** Prompt **
Begin your copy at the line that holds "R6: 2.2M (n2, n16) -> none" and carry it through the final line of the data, writing out each line exactly and omitting pictures.

[Difference listings]

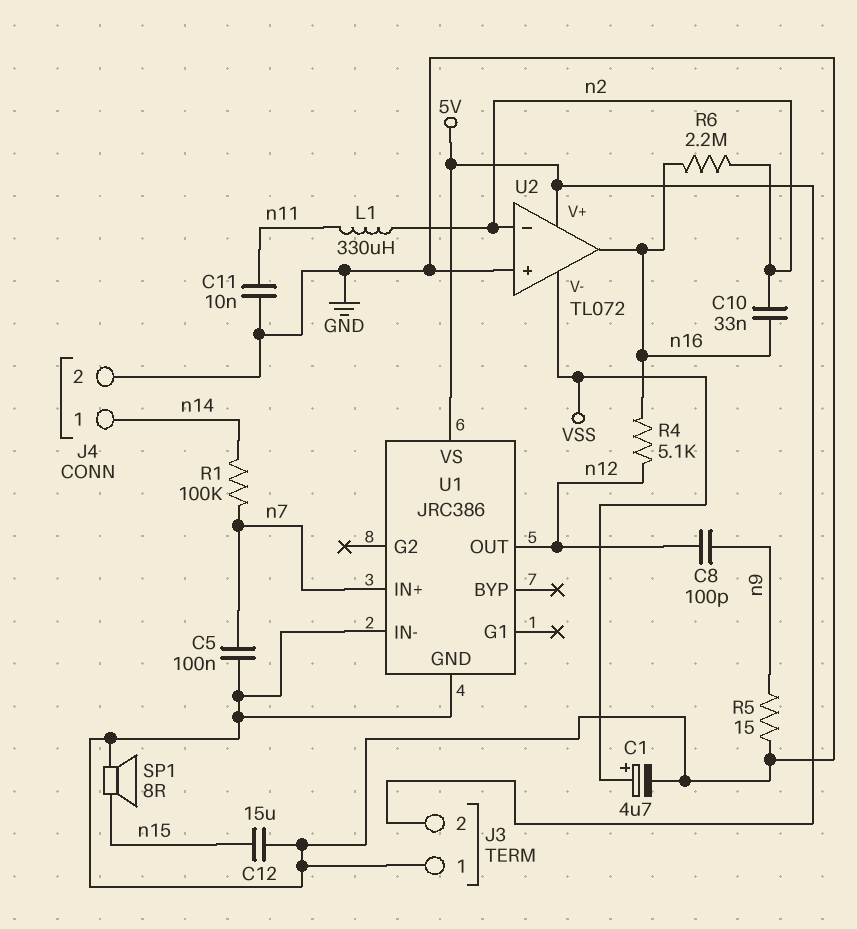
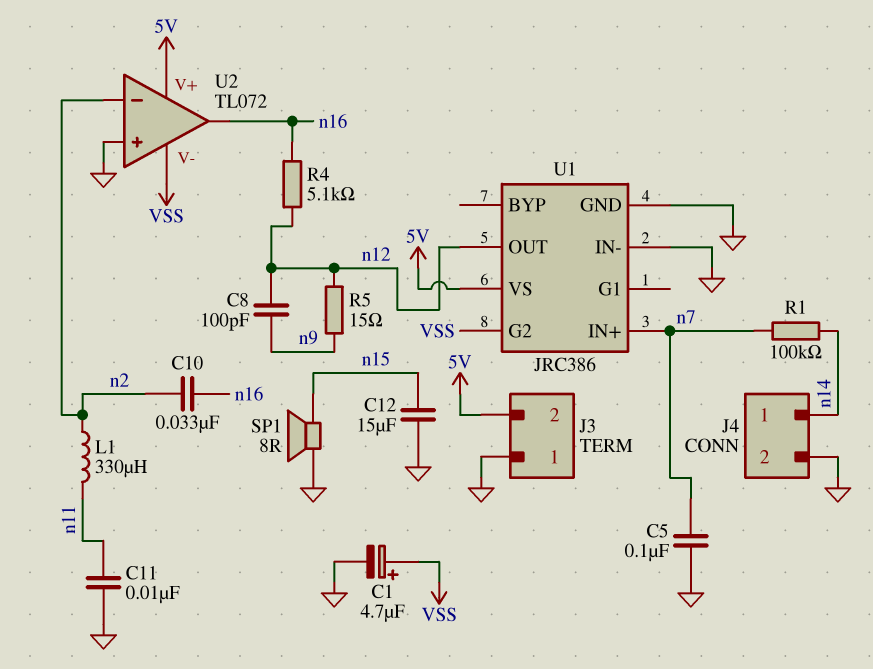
R5: 15 (GND, n9) -> 15 (n9, n12)
R6: 2.2M (n2, n16) -> none
U1 pin G2: none -> VSS

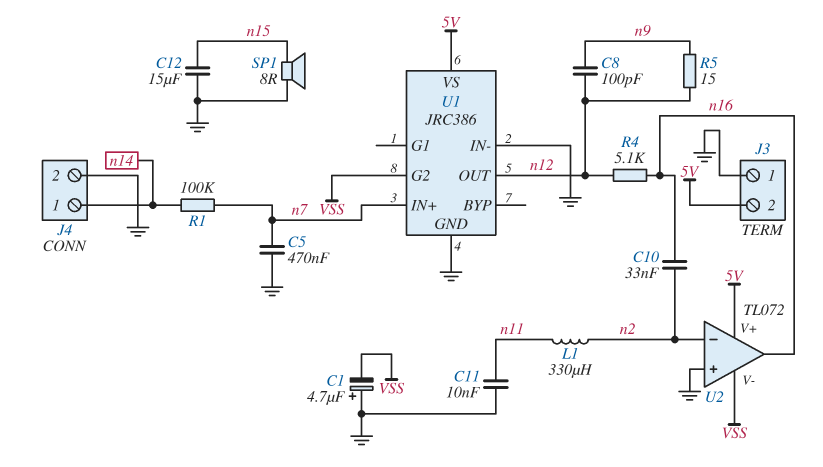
C1: 4.7uF (plus VSS, minus GND) -> 4.7uF (plus GND, minus VSS)
C5: 100nF (GND, n7) -> 470nF (GND, n7)

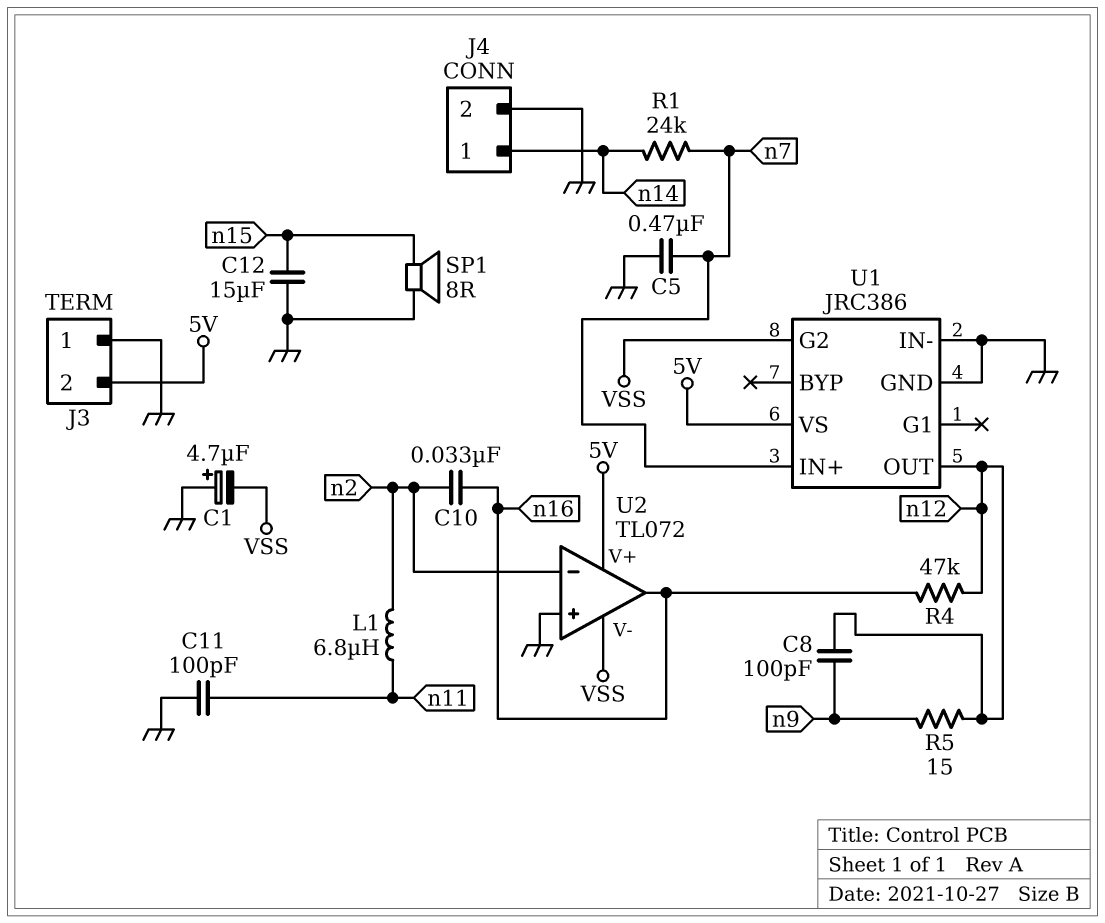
C11: 10nF (GND, n11) -> 100pF (GND, n11)
L1: 330uH (n2, n11) -> 6.8uH (n2, n11)
R1: 100k (n7, n14) -> 24k (n7, n14)
R4: 5.1k (n12, n16) -> 47k (n12, n16)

** Completed task **
R6: 2.2M (n2, n16) -> none
U1 pin G2: none -> VSS

C1: 4.7uF (plus VSS, minus GND) -> 4.7uF (plus GND, minus VSS)
C5: 100nF (GND, n7) -> 470nF (GND, n7)

C11: 10nF (GND, n11) -> 100pF (GND, n11)
L1: 330uH (n2, n11) -> 6.8uH (n2, n11)
R1: 100k (n7, n14) -> 24k (n7, n14)
R4: 5.1k (n12, n16) -> 47k (n12, n16)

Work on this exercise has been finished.